Task statement:
Find every line below with the string "blue" and pick it out.

──────────

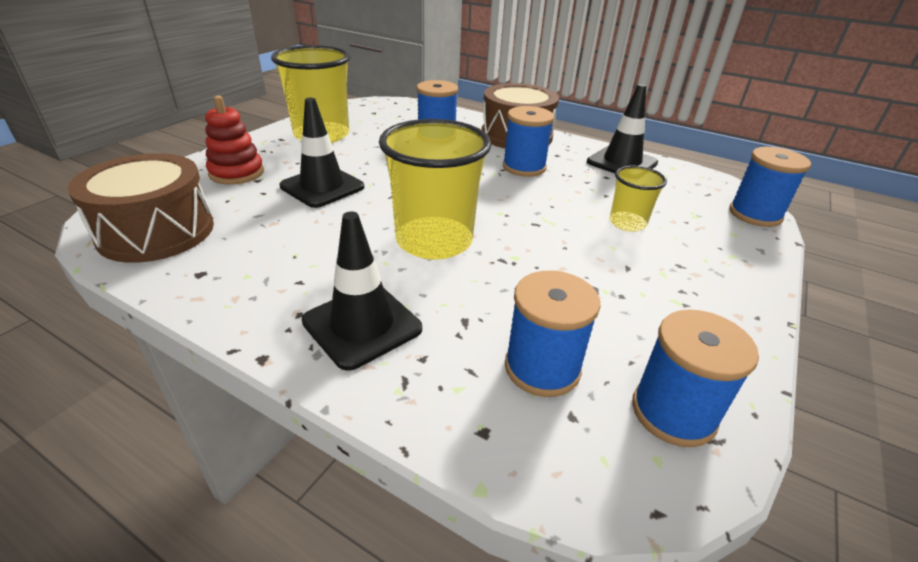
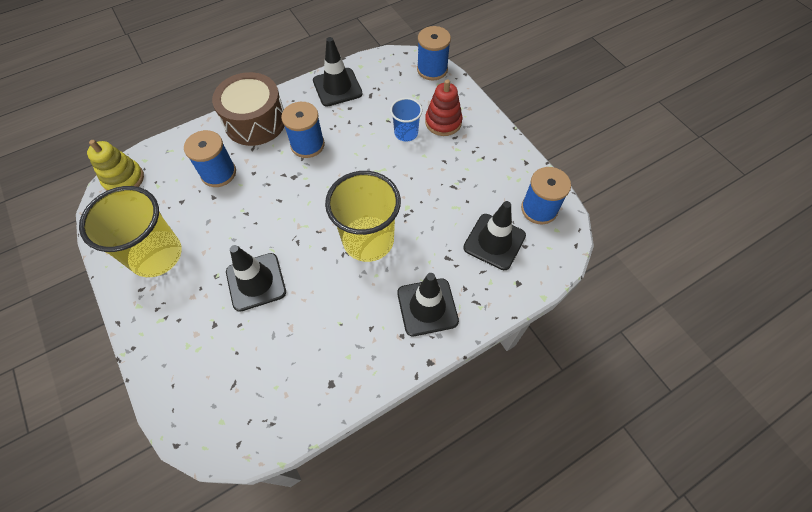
camera: 60 degrees left, 25 degrees up
(156, 231) = (258, 408): brown drum -> none
(237, 173) = (191, 337): red stacking toy -> red stacking toy (443, 122)
(389, 105) = (124, 179): none -> yellow stacking toy
(542, 368) = (494, 241): blue spool -> black traffic cone
(627, 223) = (406, 133): yellow cup -> blue cup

──────────

Solution for this task:
(542, 368) = (494, 241): blue spool -> black traffic cone
(627, 223) = (406, 133): yellow cup -> blue cup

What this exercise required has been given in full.